**Problem to work on:** The required output is the line containing "TR4: none -> NPN 2N2222 (B W10, C 3V3, E W16)" followed by every later line through the end of the data, all reproduced exactly.

================

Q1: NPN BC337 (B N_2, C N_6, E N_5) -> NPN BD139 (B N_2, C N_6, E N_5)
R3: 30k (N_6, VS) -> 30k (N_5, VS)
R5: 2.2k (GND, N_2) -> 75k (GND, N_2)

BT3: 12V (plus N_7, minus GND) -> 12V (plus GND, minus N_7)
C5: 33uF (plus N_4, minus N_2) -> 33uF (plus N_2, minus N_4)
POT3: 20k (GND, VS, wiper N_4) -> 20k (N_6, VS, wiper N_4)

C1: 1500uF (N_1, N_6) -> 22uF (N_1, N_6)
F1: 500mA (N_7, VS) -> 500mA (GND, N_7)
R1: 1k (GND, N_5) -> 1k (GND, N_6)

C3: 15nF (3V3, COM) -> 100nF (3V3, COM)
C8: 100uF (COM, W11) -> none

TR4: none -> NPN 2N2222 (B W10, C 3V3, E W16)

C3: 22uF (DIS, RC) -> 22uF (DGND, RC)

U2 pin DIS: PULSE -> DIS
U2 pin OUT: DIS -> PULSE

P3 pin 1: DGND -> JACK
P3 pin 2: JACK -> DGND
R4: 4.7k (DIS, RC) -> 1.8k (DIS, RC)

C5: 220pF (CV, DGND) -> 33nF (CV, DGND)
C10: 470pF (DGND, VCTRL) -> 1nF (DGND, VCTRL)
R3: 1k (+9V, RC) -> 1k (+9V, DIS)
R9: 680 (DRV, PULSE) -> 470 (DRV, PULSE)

================

**Exercise output:**
TR4: none -> NPN 2N2222 (B W10, C 3V3, E W16)

C3: 22uF (DIS, RC) -> 22uF (DGND, RC)

U2 pin DIS: PULSE -> DIS
U2 pin OUT: DIS -> PULSE

P3 pin 1: DGND -> JACK
P3 pin 2: JACK -> DGND
R4: 4.7k (DIS, RC) -> 1.8k (DIS, RC)

C5: 220pF (CV, DGND) -> 33nF (CV, DGND)
C10: 470pF (DGND, VCTRL) -> 1nF (DGND, VCTRL)
R3: 1k (+9V, RC) -> 1k (+9V, DIS)
R9: 680 (DRV, PULSE) -> 470 (DRV, PULSE)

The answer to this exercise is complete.